→ **Task goal**
Pictures aside, every line of the listing should be given again exactly.

→ **Recorded information**
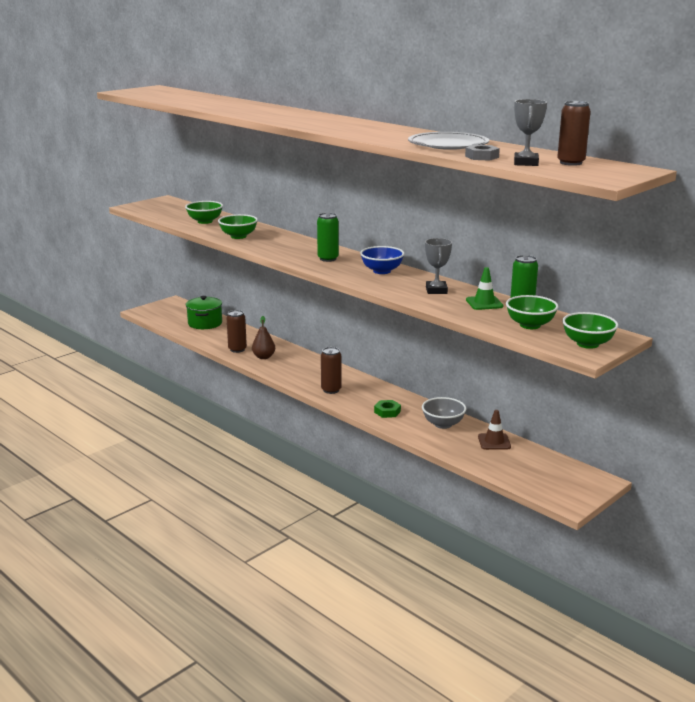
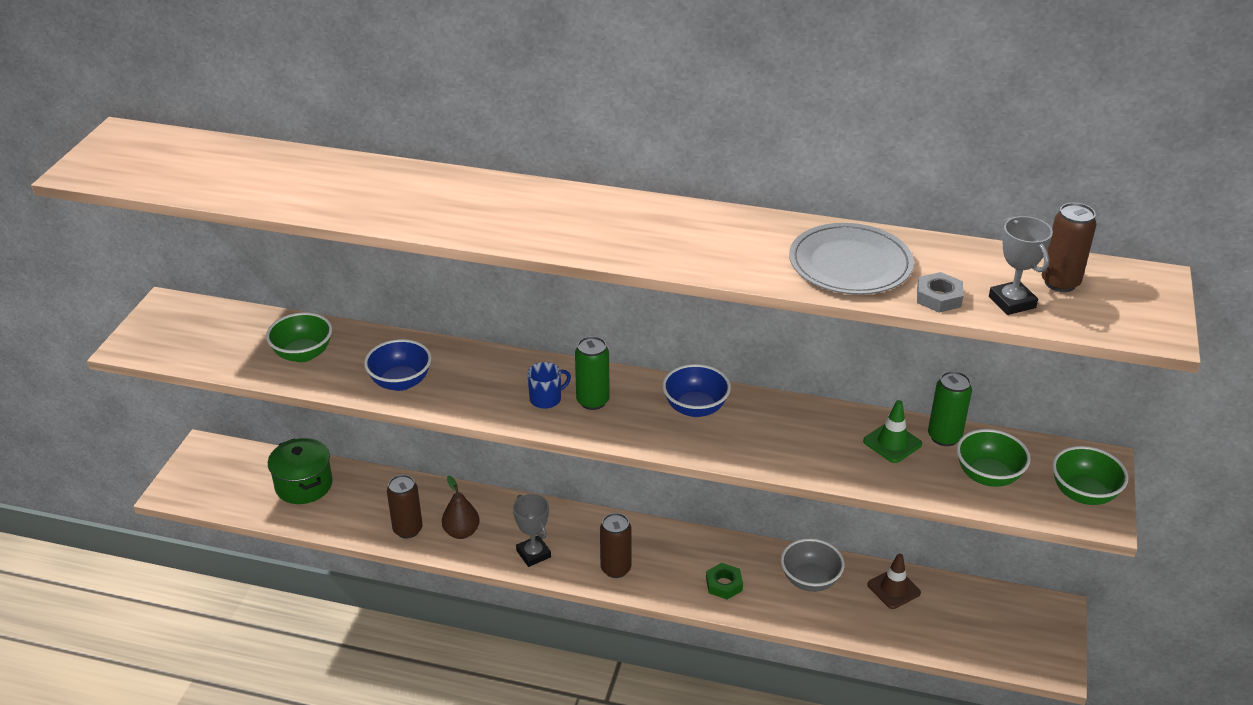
camera: 30 degrees left, 15 degrees up
(238, 236) = (400, 382): green bowl -> blue bowl
(304, 254) = (546, 399): none -> blue mug
(436, 290) = (808, 433): grey trophy -> grey trophy (533, 554)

→ **Expected answer**
camera: 30 degrees left, 15 degrees up
(238, 236) = (400, 382): green bowl -> blue bowl
(304, 254) = (546, 399): none -> blue mug
(436, 290) = (808, 433): grey trophy -> grey trophy (533, 554)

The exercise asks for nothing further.